--- EXERCISE DATA Enclosed Below ---
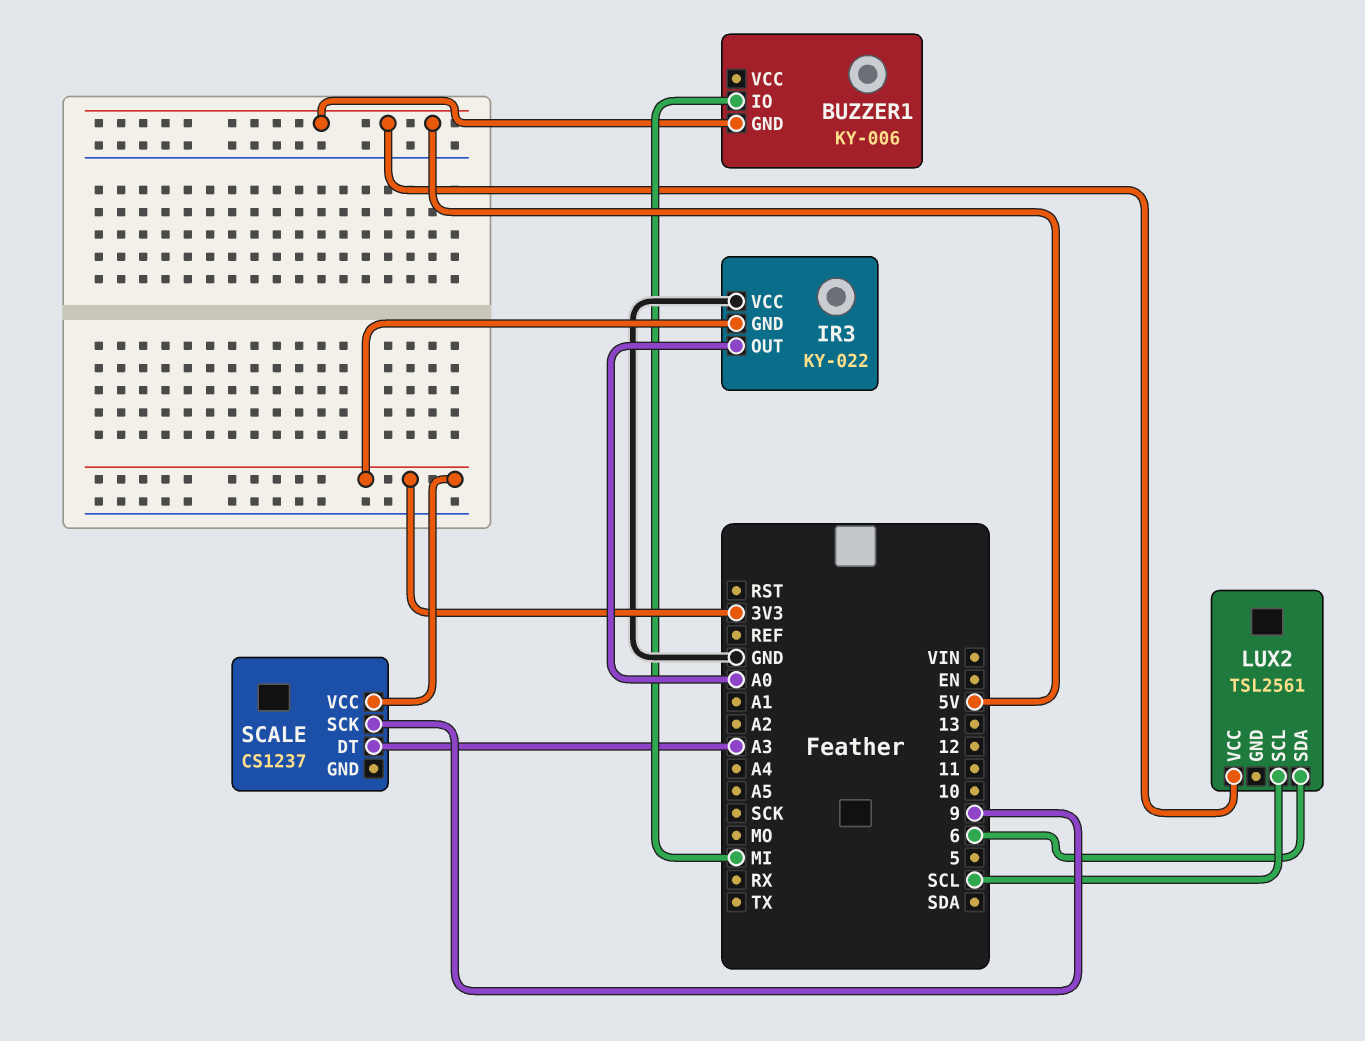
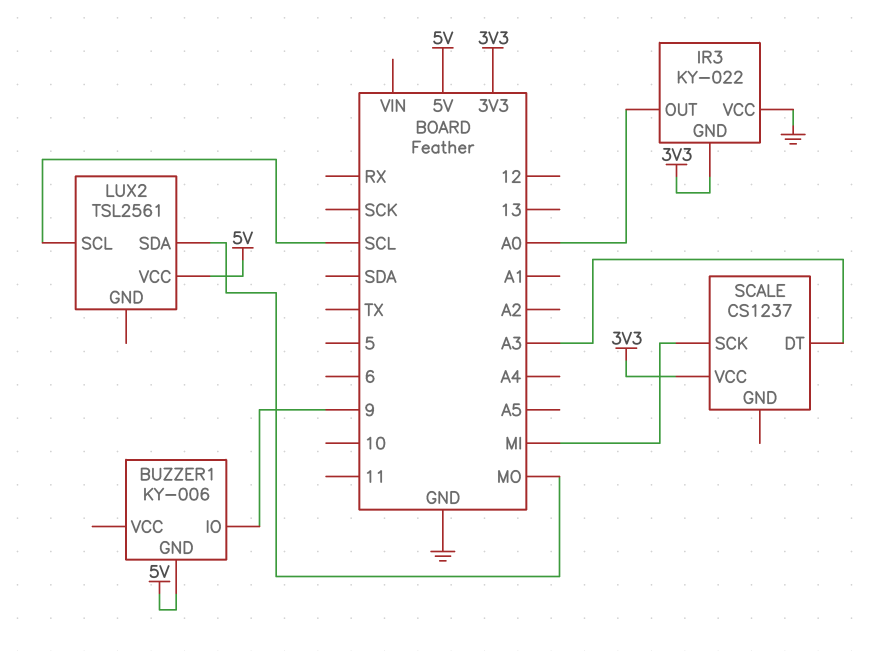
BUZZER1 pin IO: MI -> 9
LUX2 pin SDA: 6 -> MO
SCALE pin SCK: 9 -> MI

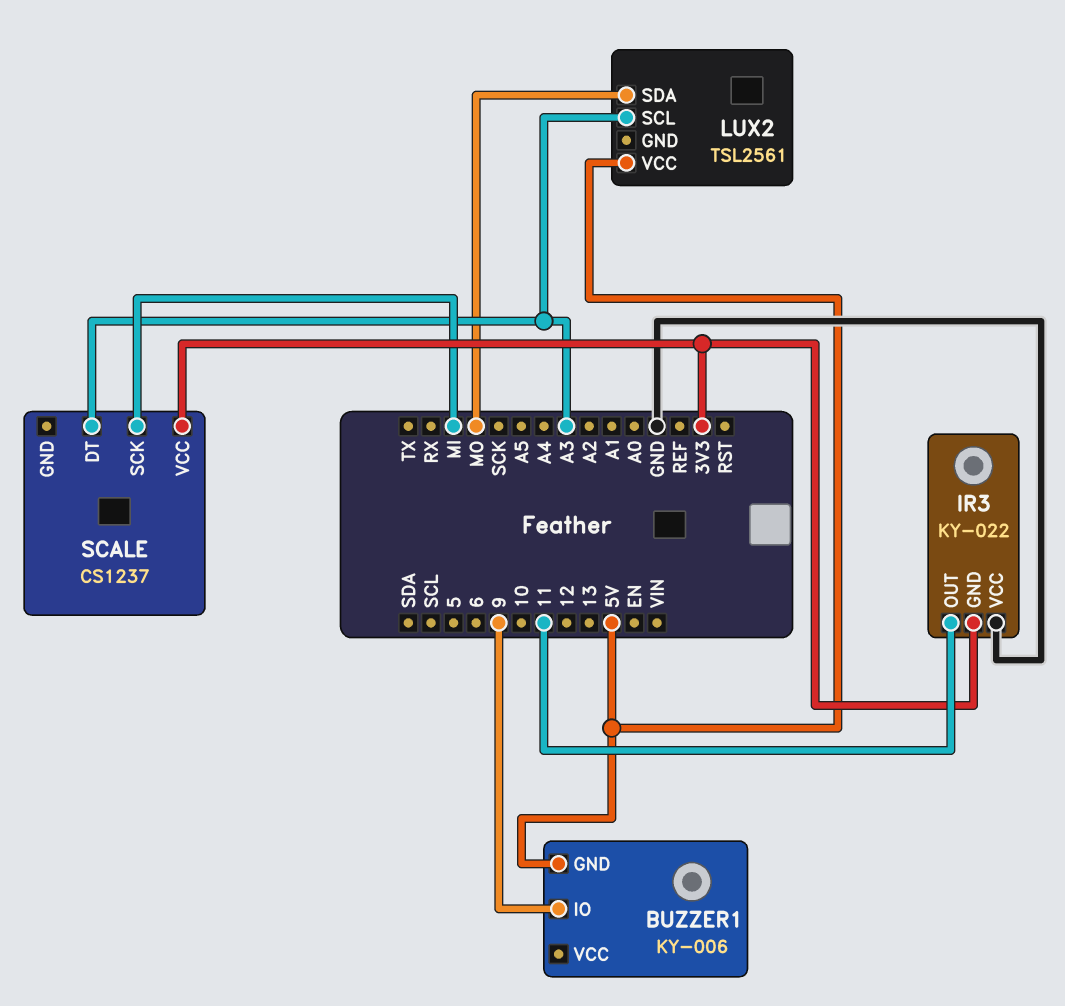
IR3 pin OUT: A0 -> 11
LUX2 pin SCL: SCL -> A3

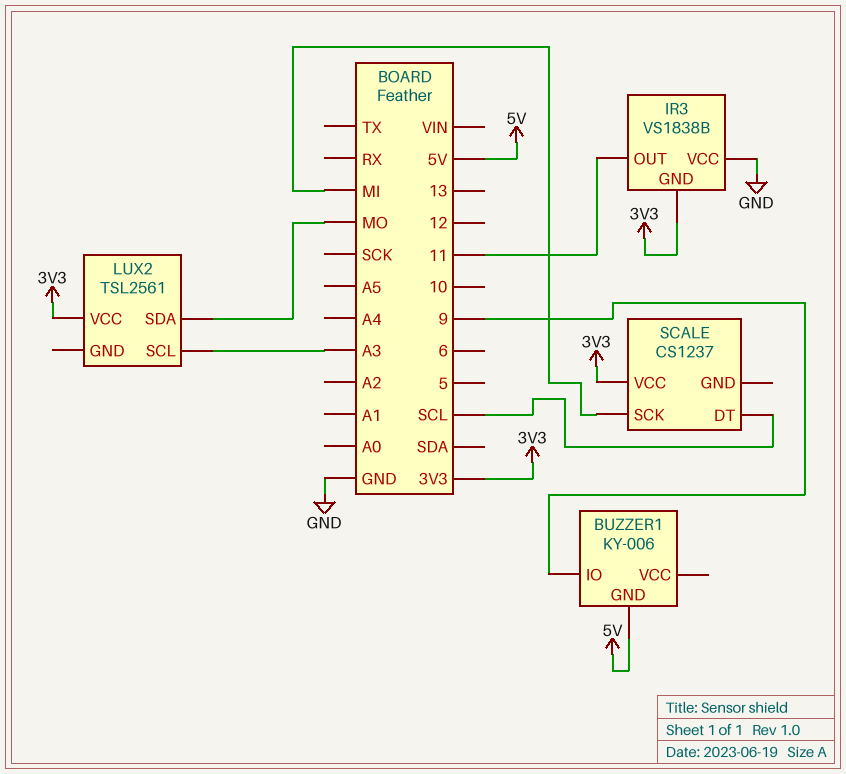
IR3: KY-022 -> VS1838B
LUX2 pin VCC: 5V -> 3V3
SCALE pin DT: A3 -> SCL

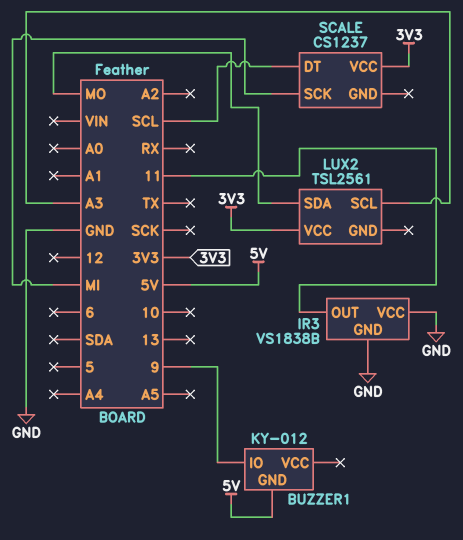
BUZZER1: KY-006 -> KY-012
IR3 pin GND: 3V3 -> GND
--- End of Enclosed EXERCISE DATA ---
Every entry above should be returned exactly, with no images included.

# [SOLVED PROBLEM]
BUZZER1 pin IO: MI -> 9
LUX2 pin SDA: 6 -> MO
SCALE pin SCK: 9 -> MI

IR3 pin OUT: A0 -> 11
LUX2 pin SCL: SCL -> A3

IR3: KY-022 -> VS1838B
LUX2 pin VCC: 5V -> 3V3
SCALE pin DT: A3 -> SCL

BUZZER1: KY-006 -> KY-012
IR3 pin GND: 3V3 -> GND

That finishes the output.